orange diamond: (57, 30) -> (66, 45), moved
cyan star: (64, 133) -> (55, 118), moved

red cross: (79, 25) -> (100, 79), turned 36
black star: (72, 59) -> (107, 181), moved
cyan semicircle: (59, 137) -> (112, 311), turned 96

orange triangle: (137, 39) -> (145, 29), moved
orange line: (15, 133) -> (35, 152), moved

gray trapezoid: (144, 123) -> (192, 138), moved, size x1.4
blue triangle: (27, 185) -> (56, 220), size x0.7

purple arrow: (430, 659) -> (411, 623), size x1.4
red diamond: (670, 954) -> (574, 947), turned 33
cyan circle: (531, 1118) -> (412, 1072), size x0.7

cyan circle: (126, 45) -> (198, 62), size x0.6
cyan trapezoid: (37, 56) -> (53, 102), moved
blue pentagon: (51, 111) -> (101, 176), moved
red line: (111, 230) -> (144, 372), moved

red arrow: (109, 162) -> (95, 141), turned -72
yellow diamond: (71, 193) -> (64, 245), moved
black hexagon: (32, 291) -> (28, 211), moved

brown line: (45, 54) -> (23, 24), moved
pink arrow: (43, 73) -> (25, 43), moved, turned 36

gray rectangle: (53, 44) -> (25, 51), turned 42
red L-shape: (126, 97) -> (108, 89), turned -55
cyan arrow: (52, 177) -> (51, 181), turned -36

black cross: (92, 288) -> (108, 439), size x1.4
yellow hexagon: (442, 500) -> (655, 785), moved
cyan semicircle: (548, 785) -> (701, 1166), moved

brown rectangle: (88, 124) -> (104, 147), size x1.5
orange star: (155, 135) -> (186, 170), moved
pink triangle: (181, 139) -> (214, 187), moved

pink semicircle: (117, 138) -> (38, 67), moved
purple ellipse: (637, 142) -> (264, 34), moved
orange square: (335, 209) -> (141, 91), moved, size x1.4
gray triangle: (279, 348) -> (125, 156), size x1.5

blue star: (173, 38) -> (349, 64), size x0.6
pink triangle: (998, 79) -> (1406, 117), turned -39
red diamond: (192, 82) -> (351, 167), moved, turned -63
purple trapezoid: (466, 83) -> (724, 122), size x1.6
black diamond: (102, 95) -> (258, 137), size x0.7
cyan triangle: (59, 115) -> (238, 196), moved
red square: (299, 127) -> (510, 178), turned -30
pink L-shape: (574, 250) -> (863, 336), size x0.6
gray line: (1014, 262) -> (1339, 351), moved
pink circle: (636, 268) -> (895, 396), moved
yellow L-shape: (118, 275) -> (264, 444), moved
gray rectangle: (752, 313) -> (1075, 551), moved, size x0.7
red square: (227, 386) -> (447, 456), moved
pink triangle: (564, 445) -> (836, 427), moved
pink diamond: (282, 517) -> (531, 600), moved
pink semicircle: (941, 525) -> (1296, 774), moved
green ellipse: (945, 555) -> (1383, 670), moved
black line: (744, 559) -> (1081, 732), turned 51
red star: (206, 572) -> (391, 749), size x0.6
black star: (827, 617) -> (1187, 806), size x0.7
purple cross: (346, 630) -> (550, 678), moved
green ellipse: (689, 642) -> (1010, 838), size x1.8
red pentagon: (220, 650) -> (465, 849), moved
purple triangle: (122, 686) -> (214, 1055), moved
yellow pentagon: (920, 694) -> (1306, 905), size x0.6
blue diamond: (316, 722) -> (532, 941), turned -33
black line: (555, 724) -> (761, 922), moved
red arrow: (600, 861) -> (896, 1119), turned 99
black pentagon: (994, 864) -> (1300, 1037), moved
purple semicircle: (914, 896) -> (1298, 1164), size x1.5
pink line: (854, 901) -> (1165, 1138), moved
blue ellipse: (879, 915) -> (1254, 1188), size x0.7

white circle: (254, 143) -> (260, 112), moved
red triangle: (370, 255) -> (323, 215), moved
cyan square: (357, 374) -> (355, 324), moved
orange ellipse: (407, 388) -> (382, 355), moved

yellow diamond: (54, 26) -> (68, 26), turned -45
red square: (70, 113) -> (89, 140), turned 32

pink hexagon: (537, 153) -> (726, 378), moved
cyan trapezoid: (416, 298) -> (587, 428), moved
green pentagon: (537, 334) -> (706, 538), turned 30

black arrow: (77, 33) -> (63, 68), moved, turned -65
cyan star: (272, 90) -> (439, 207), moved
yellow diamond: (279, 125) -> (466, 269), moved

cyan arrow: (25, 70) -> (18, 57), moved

----

§ **Exercise description**
Print the records above exactly as written.

§ **Response**
orange diamond: (57, 30) -> (66, 45), moved
cyan star: (64, 133) -> (55, 118), moved

red cross: (79, 25) -> (100, 79), turned 36
black star: (72, 59) -> (107, 181), moved
cyan semicircle: (59, 137) -> (112, 311), turned 96

orange triangle: (137, 39) -> (145, 29), moved
orange line: (15, 133) -> (35, 152), moved

gray trapezoid: (144, 123) -> (192, 138), moved, size x1.4
blue triangle: (27, 185) -> (56, 220), size x0.7

purple arrow: (430, 659) -> (411, 623), size x1.4
red diamond: (670, 954) -> (574, 947), turned 33
cyan circle: (531, 1118) -> (412, 1072), size x0.7

cyan circle: (126, 45) -> (198, 62), size x0.6
cyan trapezoid: (37, 56) -> (53, 102), moved
blue pentagon: (51, 111) -> (101, 176), moved
red line: (111, 230) -> (144, 372), moved

red arrow: (109, 162) -> (95, 141), turned -72
yellow diamond: (71, 193) -> (64, 245), moved
black hexagon: (32, 291) -> (28, 211), moved

brown line: (45, 54) -> (23, 24), moved
pink arrow: (43, 73) -> (25, 43), moved, turned 36

gray rectangle: (53, 44) -> (25, 51), turned 42
red L-shape: (126, 97) -> (108, 89), turned -55
cyan arrow: (52, 177) -> (51, 181), turned -36

black cross: (92, 288) -> (108, 439), size x1.4
yellow hexagon: (442, 500) -> (655, 785), moved
cyan semicircle: (548, 785) -> (701, 1166), moved

brown rectangle: (88, 124) -> (104, 147), size x1.5
orange star: (155, 135) -> (186, 170), moved
pink triangle: (181, 139) -> (214, 187), moved

pink semicircle: (117, 138) -> (38, 67), moved
purple ellipse: (637, 142) -> (264, 34), moved
orange square: (335, 209) -> (141, 91), moved, size x1.4
gray triangle: (279, 348) -> (125, 156), size x1.5

blue star: (173, 38) -> (349, 64), size x0.6
pink triangle: (998, 79) -> (1406, 117), turned -39
red diamond: (192, 82) -> (351, 167), moved, turned -63
purple trapezoid: (466, 83) -> (724, 122), size x1.6
black diamond: (102, 95) -> (258, 137), size x0.7
cyan triangle: (59, 115) -> (238, 196), moved
red square: (299, 127) -> (510, 178), turned -30
pink L-shape: (574, 250) -> (863, 336), size x0.6
gray line: (1014, 262) -> (1339, 351), moved
pink circle: (636, 268) -> (895, 396), moved
yellow L-shape: (118, 275) -> (264, 444), moved
gray rectangle: (752, 313) -> (1075, 551), moved, size x0.7
red square: (227, 386) -> (447, 456), moved
pink triangle: (564, 445) -> (836, 427), moved
pink diamond: (282, 517) -> (531, 600), moved
pink semicircle: (941, 525) -> (1296, 774), moved
green ellipse: (945, 555) -> (1383, 670), moved
black line: (744, 559) -> (1081, 732), turned 51
red star: (206, 572) -> (391, 749), size x0.6
black star: (827, 617) -> (1187, 806), size x0.7
purple cross: (346, 630) -> (550, 678), moved
green ellipse: (689, 642) -> (1010, 838), size x1.8
red pentagon: (220, 650) -> (465, 849), moved
purple triangle: (122, 686) -> (214, 1055), moved
yellow pentagon: (920, 694) -> (1306, 905), size x0.6
blue diamond: (316, 722) -> (532, 941), turned -33
black line: (555, 724) -> (761, 922), moved
red arrow: (600, 861) -> (896, 1119), turned 99
black pentagon: (994, 864) -> (1300, 1037), moved
purple semicircle: (914, 896) -> (1298, 1164), size x1.5
pink line: (854, 901) -> (1165, 1138), moved
blue ellipse: (879, 915) -> (1254, 1188), size x0.7

white circle: (254, 143) -> (260, 112), moved
red triangle: (370, 255) -> (323, 215), moved
cyan square: (357, 374) -> (355, 324), moved
orange ellipse: (407, 388) -> (382, 355), moved

yellow diamond: (54, 26) -> (68, 26), turned -45
red square: (70, 113) -> (89, 140), turned 32

pink hexagon: (537, 153) -> (726, 378), moved
cyan trapezoid: (416, 298) -> (587, 428), moved
green pentagon: (537, 334) -> (706, 538), turned 30

black arrow: (77, 33) -> (63, 68), moved, turned -65
cyan star: (272, 90) -> (439, 207), moved
yellow diamond: (279, 125) -> (466, 269), moved

cyan arrow: (25, 70) -> (18, 57), moved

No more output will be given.